··· Given material ···
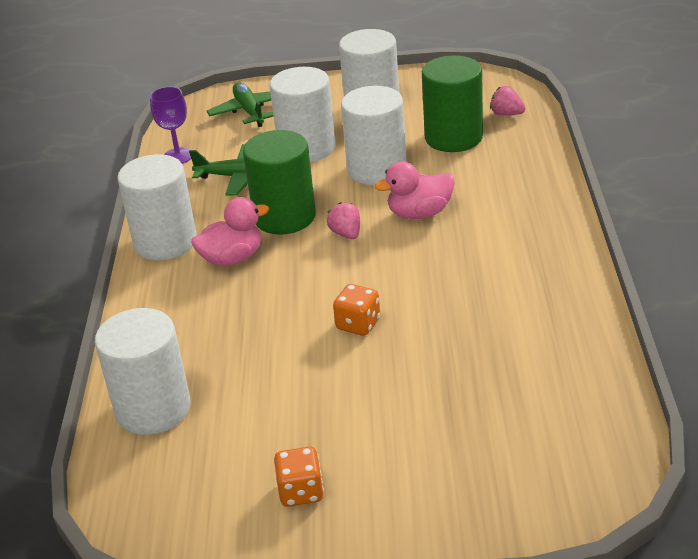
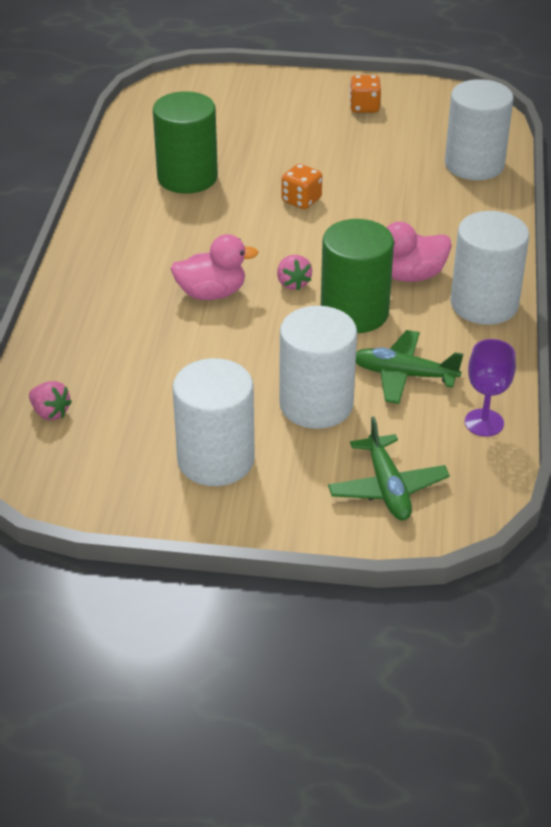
camera: 175 degrees left, 5 degrees up
(377, 170) = (239, 356): white cylinder -> none
(453, 138) = (133, 387): green cylinder -> green cylinder (187, 177)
···
*Aim of the exercise:* Produce the material above again in full, with identical lines and no pictures.

*Output of the exercise:*
camera: 175 degrees left, 5 degrees up
(377, 170) = (239, 356): white cylinder -> none
(453, 138) = (133, 387): green cylinder -> green cylinder (187, 177)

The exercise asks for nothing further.